Among the entries below, which lines run from the line with "BARO pin SCL: D4 -> D5" through the line with "POT2 pin SIG: A0 -> D4"? Retype those, both ends included, exactly and without pictures.

DATASET CONTENT »
☆ ☆ ☆ ☆ ☆ ☆ ☆
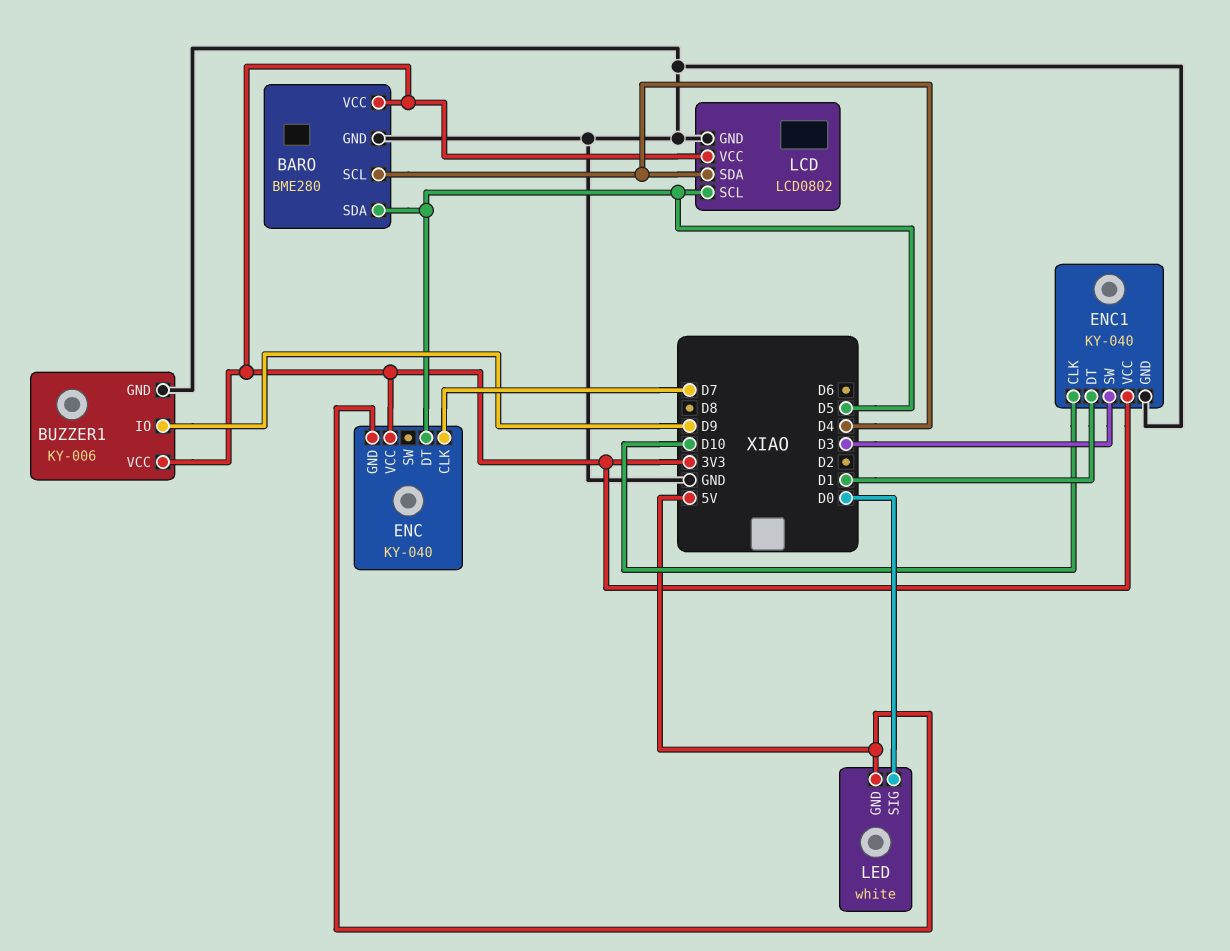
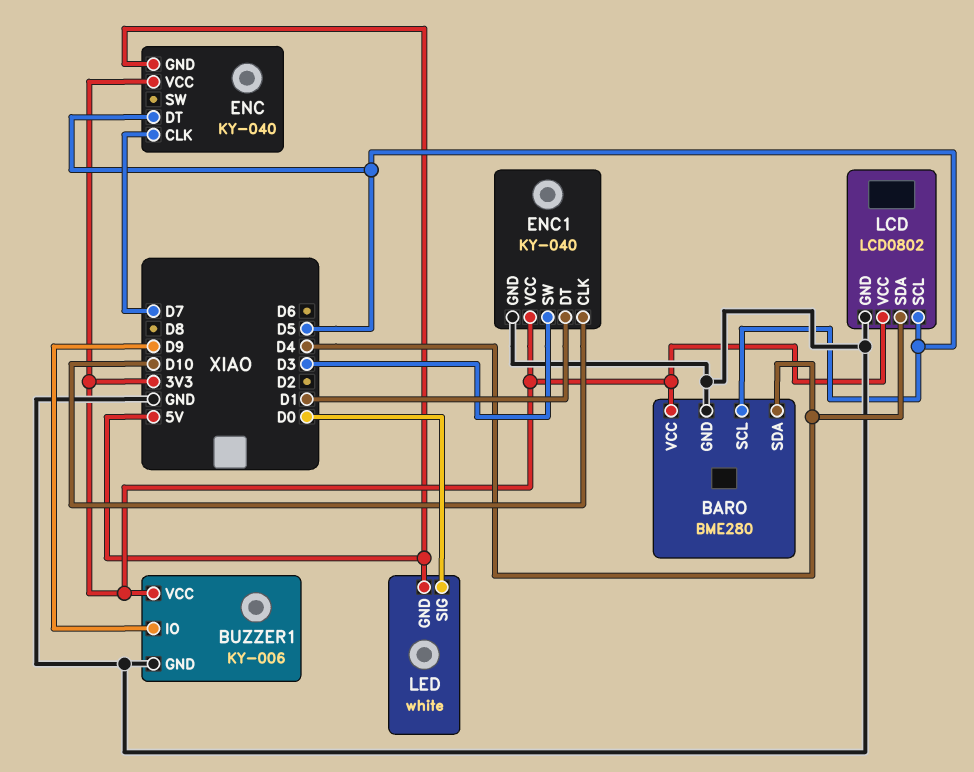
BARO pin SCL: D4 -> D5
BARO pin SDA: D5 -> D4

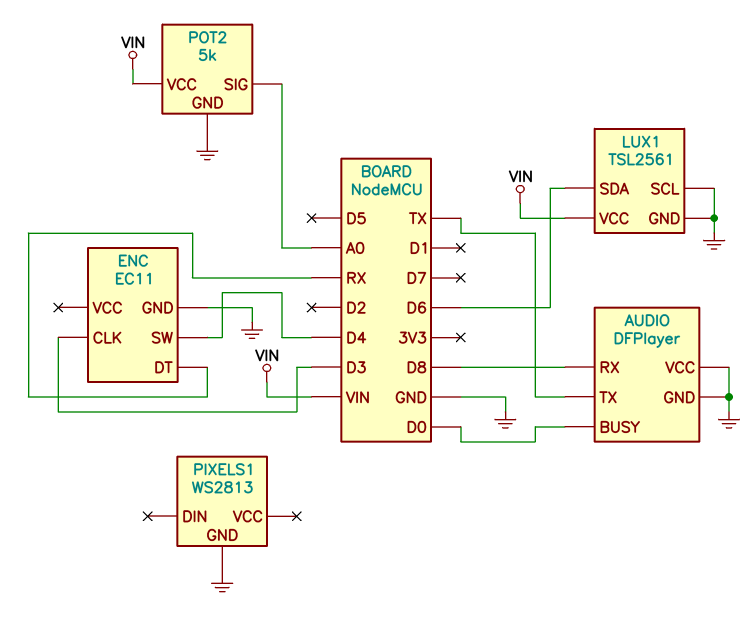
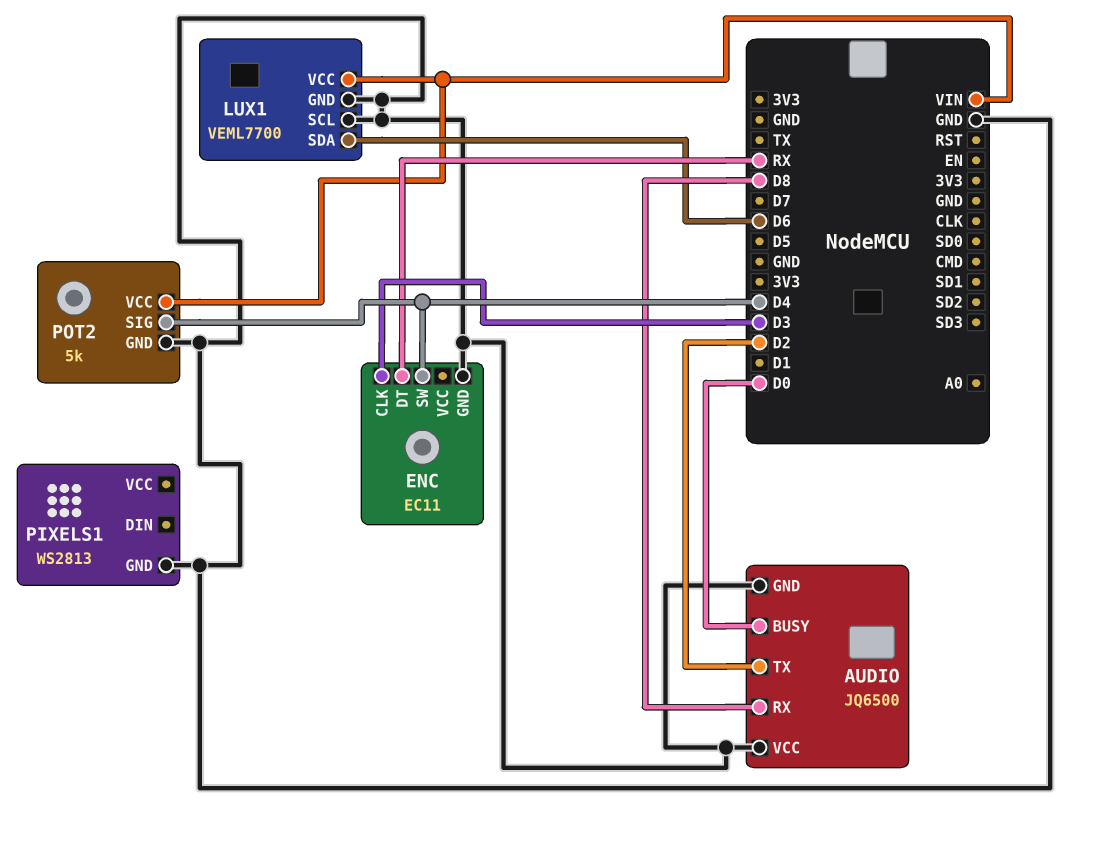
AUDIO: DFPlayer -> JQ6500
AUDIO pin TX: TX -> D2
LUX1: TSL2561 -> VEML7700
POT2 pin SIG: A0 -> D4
☆ ☆ ☆ ☆ ☆ ☆ ☆
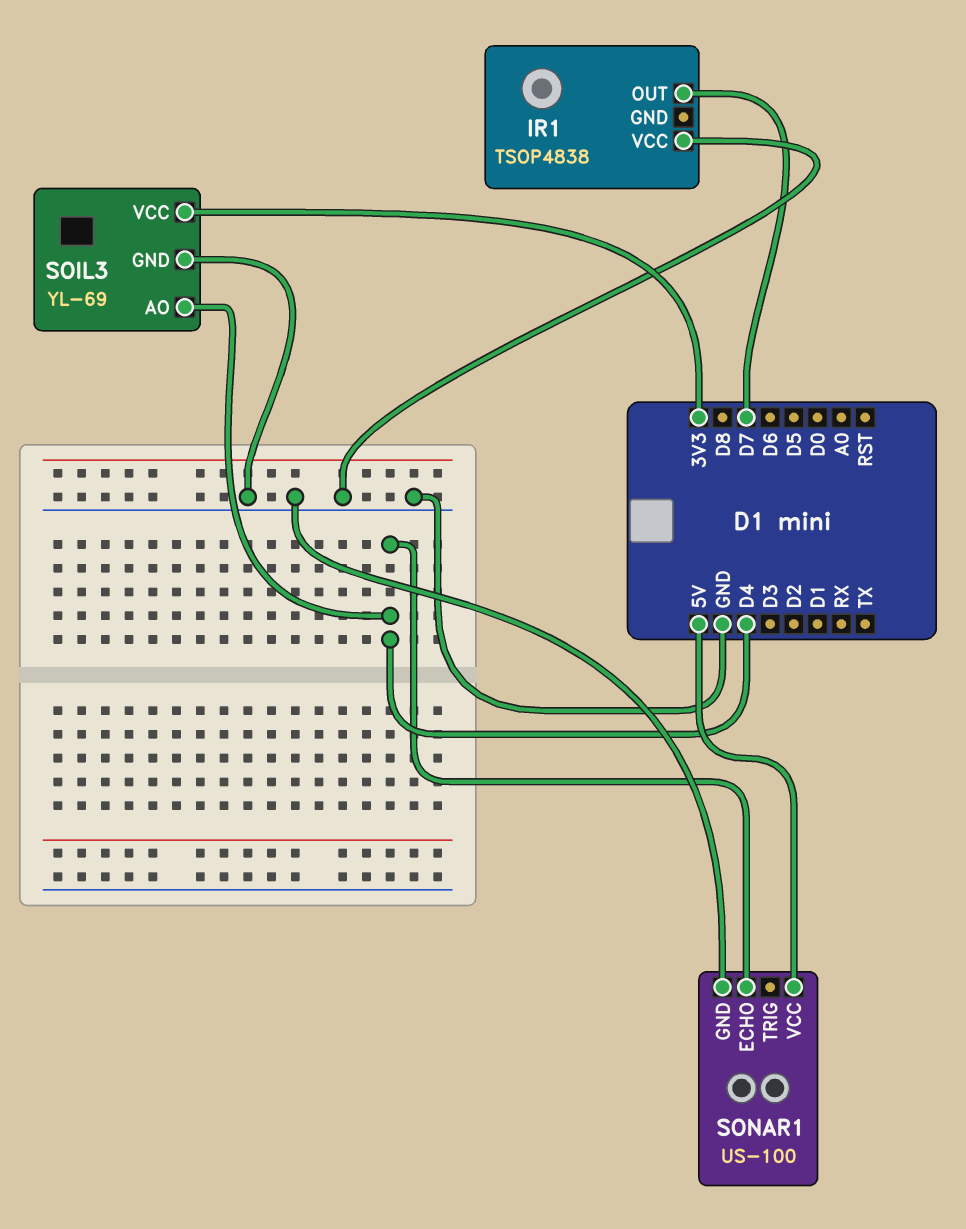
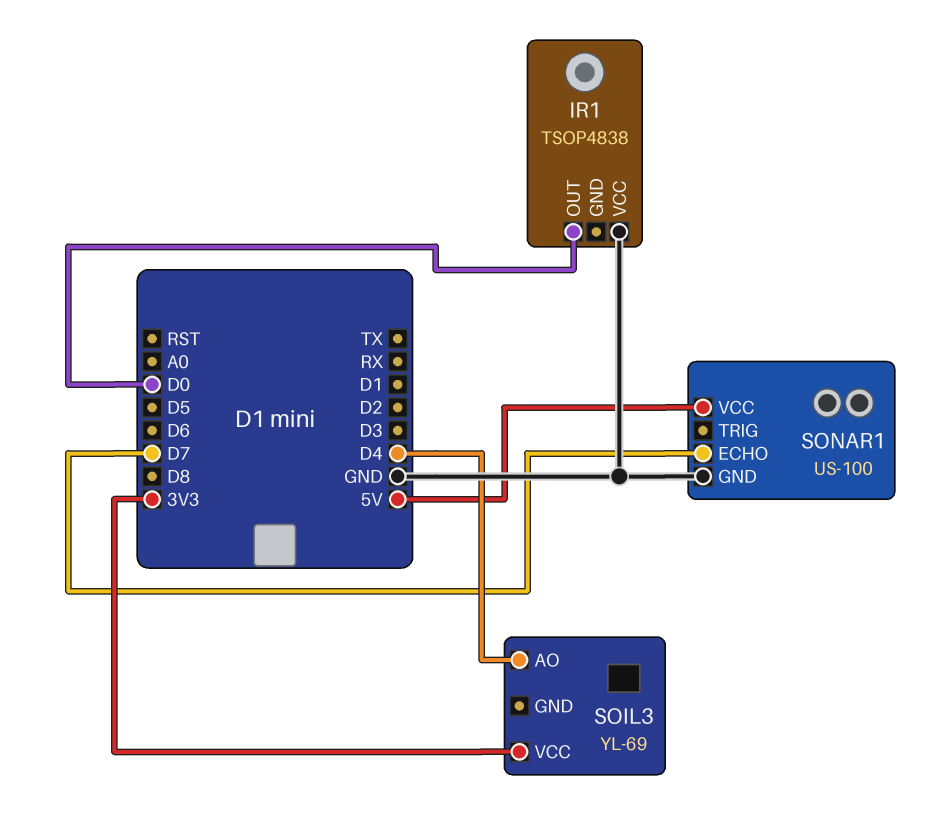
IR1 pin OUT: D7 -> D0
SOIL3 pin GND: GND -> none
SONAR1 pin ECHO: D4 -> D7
☆ ☆ ☆ ☆ ☆ ☆ ☆
RESPONSE TO THIS TASK »
BARO pin SCL: D4 -> D5
BARO pin SDA: D5 -> D4

AUDIO: DFPlayer -> JQ6500
AUDIO pin TX: TX -> D2
LUX1: TSL2561 -> VEML7700
POT2 pin SIG: A0 -> D4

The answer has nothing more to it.